What to do –
Please repeat the entries below exactly as written, leaving out any images.
The data section start
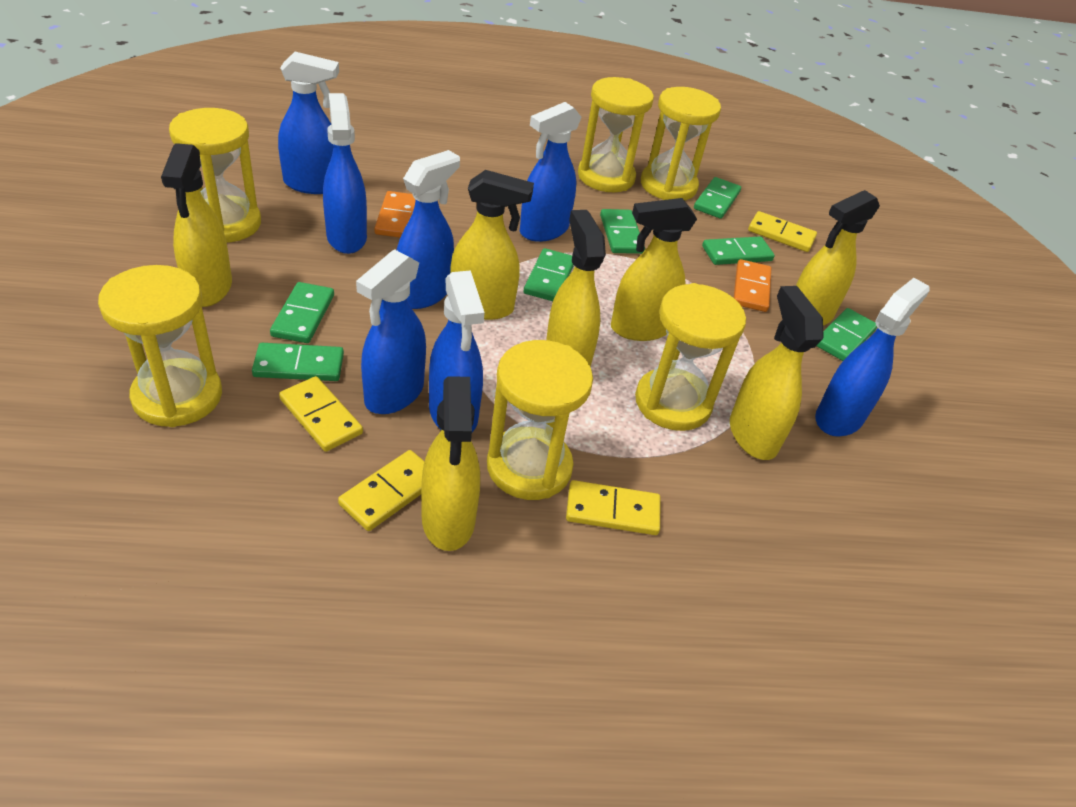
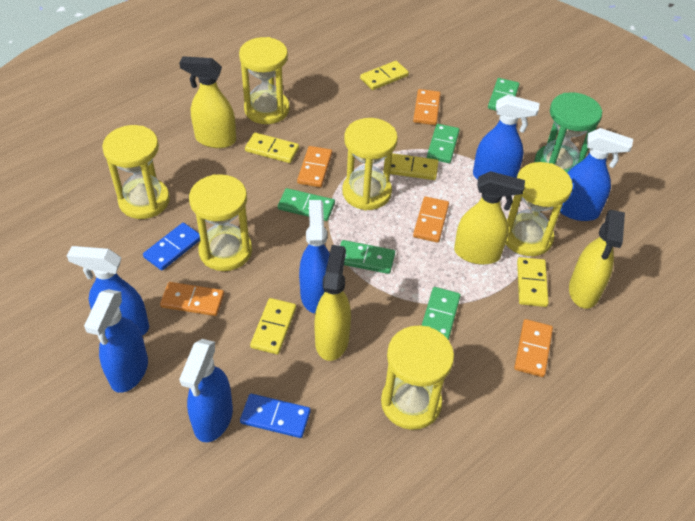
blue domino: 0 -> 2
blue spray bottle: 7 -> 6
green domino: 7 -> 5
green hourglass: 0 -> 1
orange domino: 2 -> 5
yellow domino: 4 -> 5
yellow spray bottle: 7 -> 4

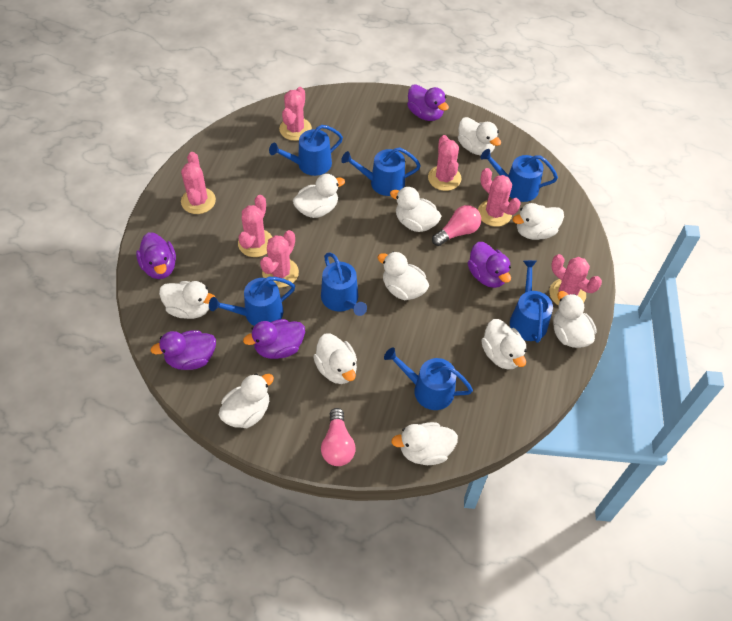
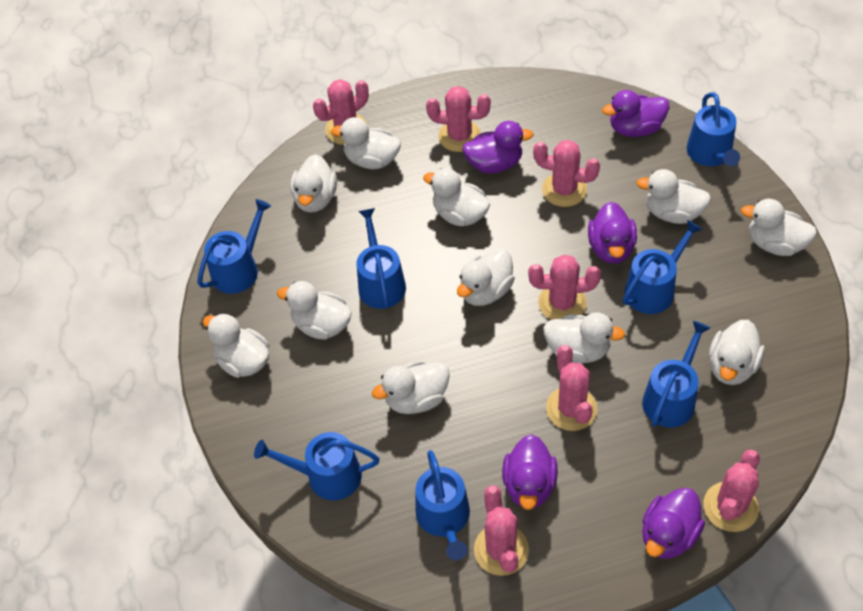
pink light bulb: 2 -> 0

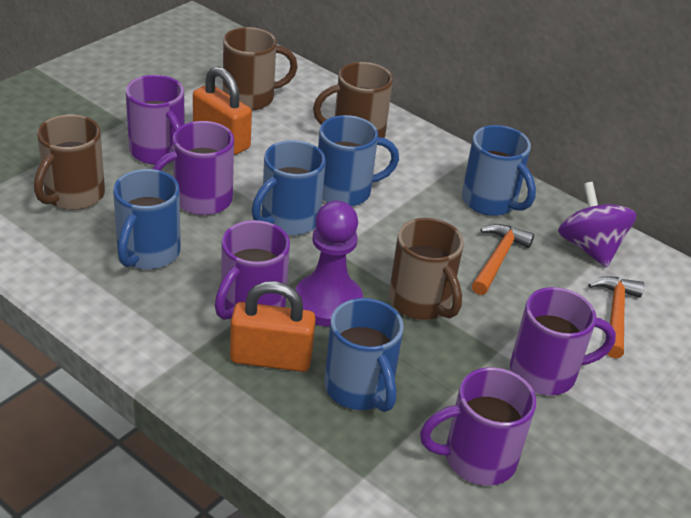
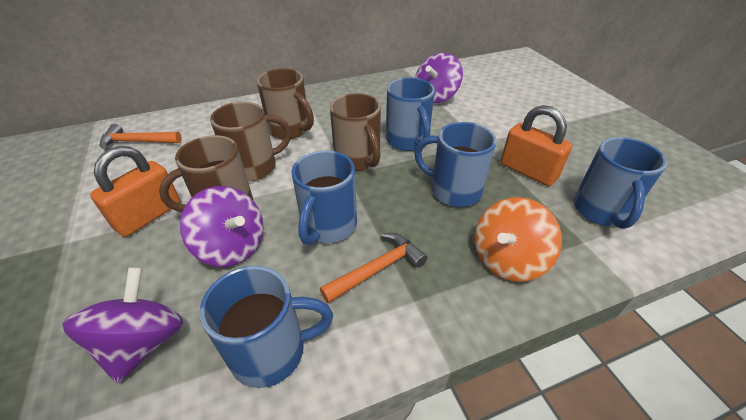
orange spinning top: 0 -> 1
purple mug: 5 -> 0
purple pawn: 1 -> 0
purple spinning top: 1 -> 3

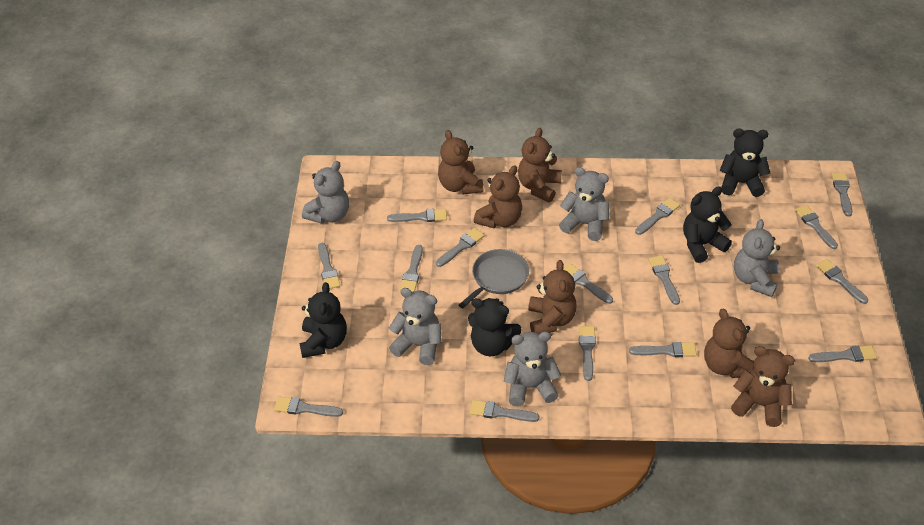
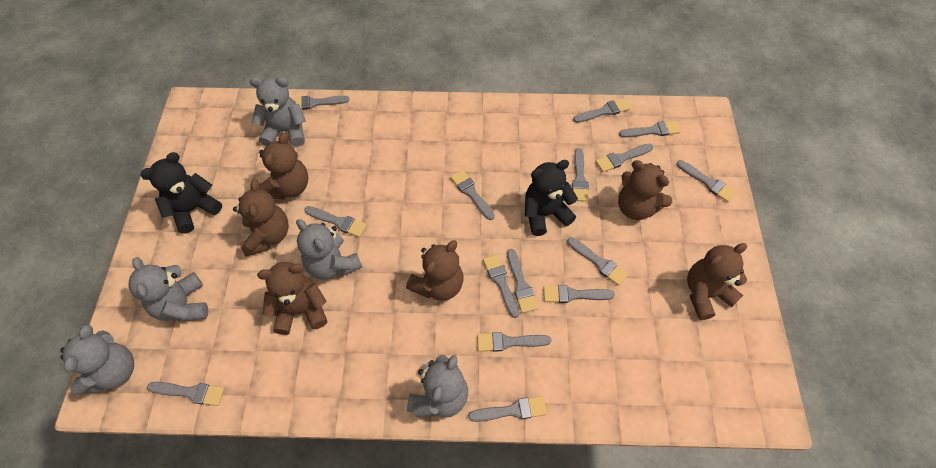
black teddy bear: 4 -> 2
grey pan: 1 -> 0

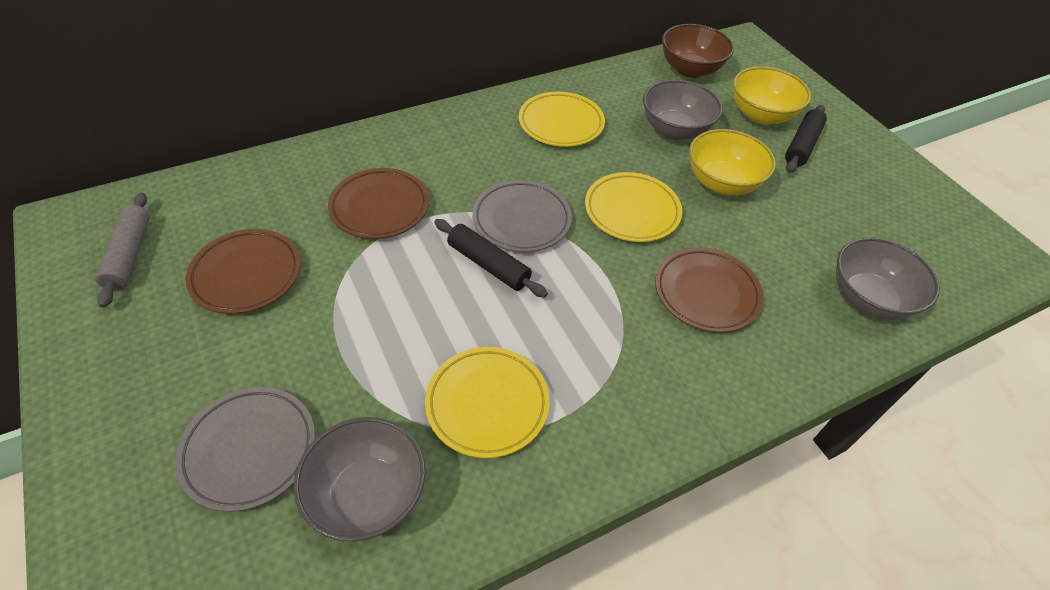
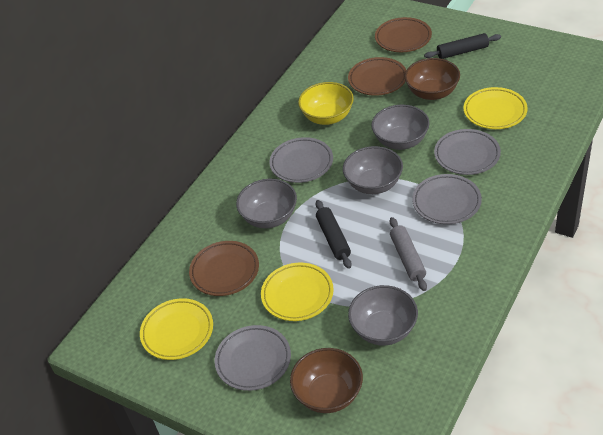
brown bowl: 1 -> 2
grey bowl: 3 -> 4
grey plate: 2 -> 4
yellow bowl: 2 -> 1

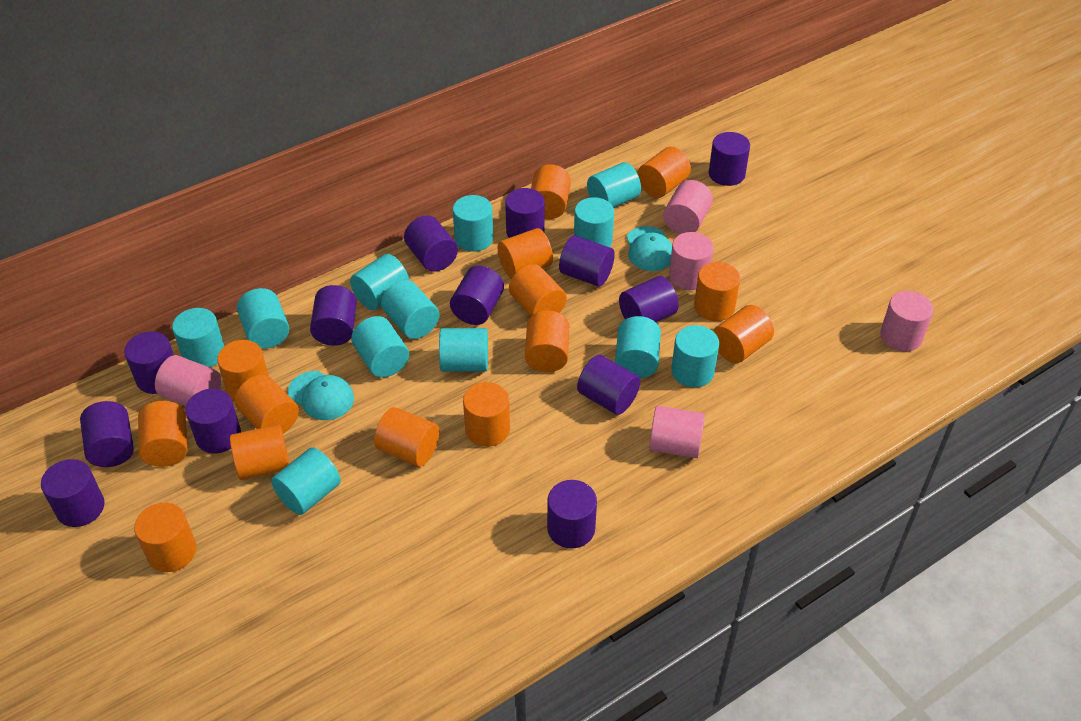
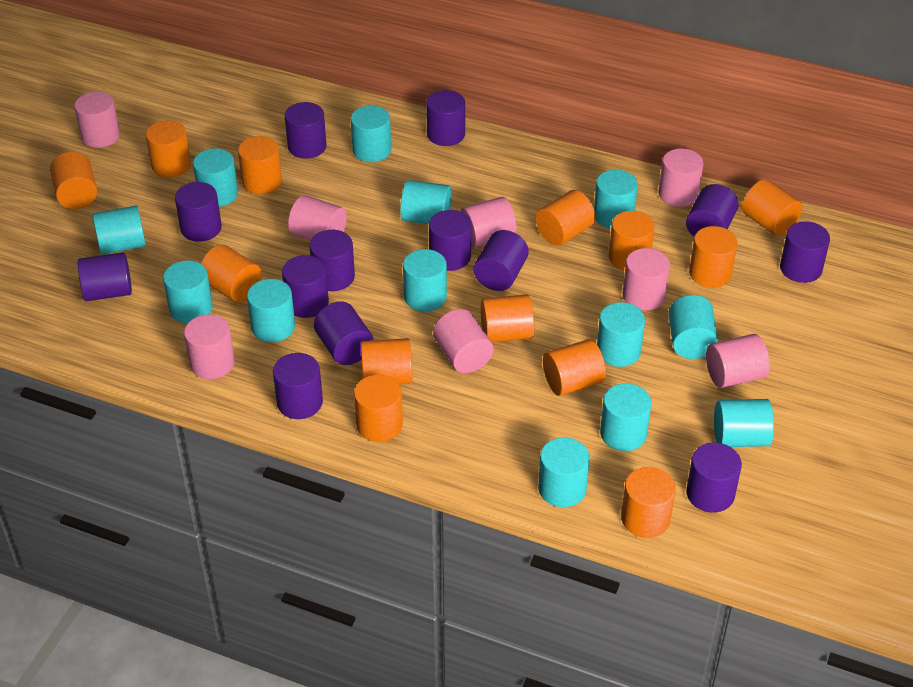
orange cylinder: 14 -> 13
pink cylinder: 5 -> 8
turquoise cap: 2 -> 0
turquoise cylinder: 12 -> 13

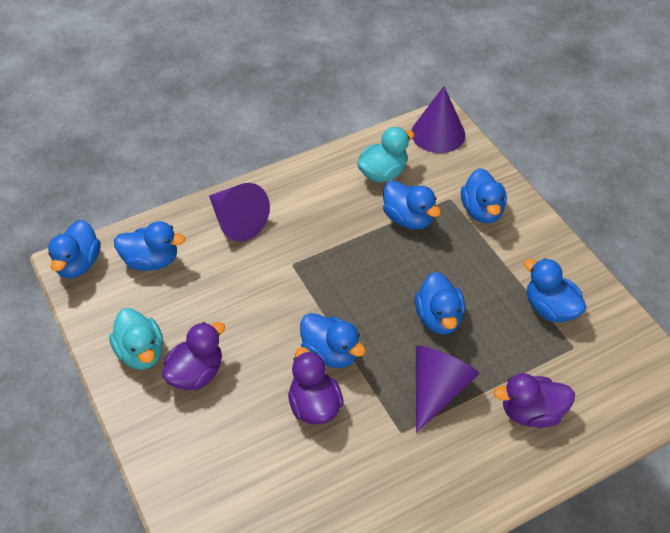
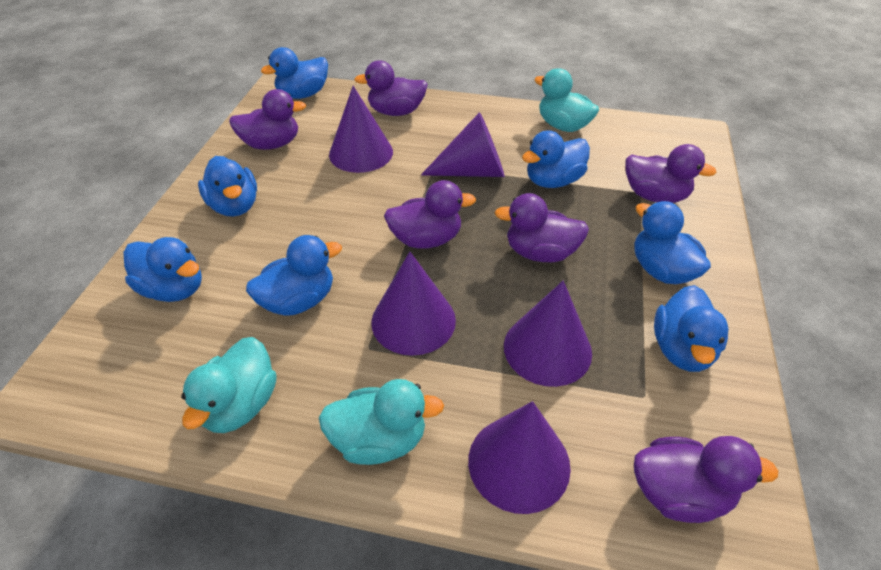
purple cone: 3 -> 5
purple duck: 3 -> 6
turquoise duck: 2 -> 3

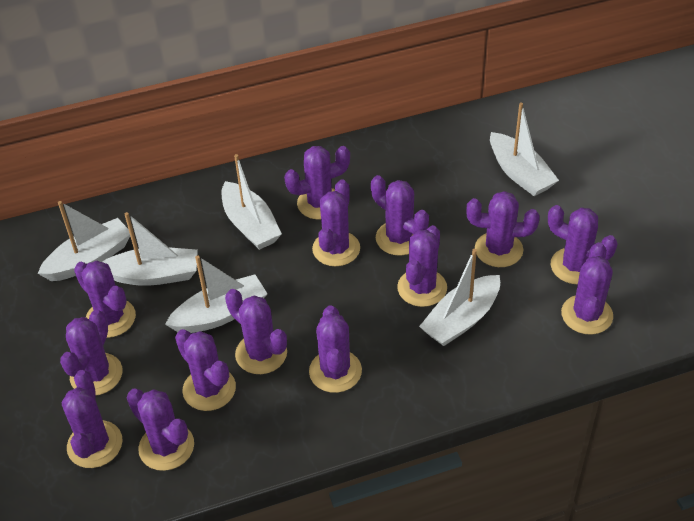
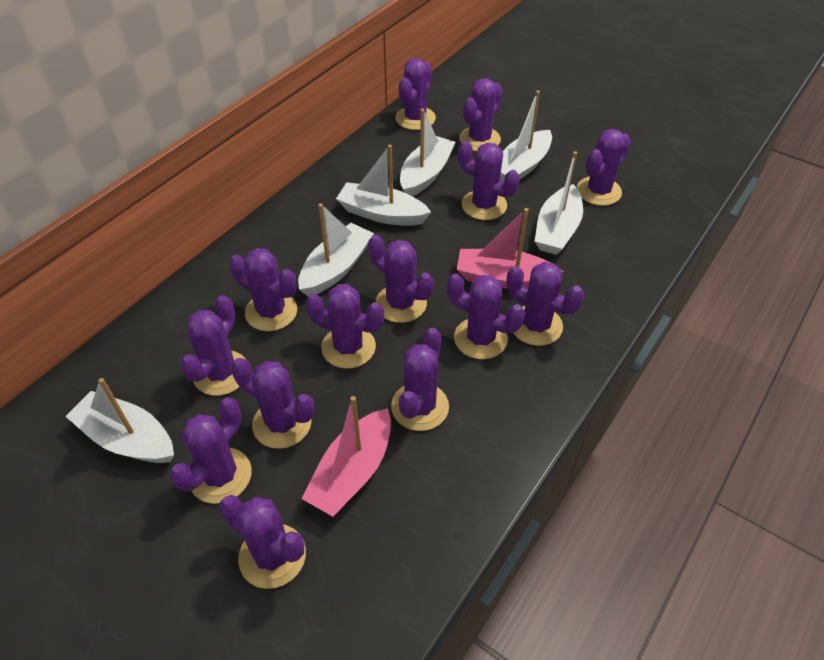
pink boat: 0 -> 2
The data section end
Output of the exercise –
blue domino: 0 -> 2
blue spray bottle: 7 -> 6
green domino: 7 -> 5
green hourglass: 0 -> 1
orange domino: 2 -> 5
yellow domino: 4 -> 5
yellow spray bottle: 7 -> 4

pink light bulb: 2 -> 0

orange spinning top: 0 -> 1
purple mug: 5 -> 0
purple pawn: 1 -> 0
purple spinning top: 1 -> 3

black teddy bear: 4 -> 2
grey pan: 1 -> 0

brown bowl: 1 -> 2
grey bowl: 3 -> 4
grey plate: 2 -> 4
yellow bowl: 2 -> 1

orange cylinder: 14 -> 13
pink cylinder: 5 -> 8
turquoise cap: 2 -> 0
turquoise cylinder: 12 -> 13

purple cone: 3 -> 5
purple duck: 3 -> 6
turquoise duck: 2 -> 3

pink boat: 0 -> 2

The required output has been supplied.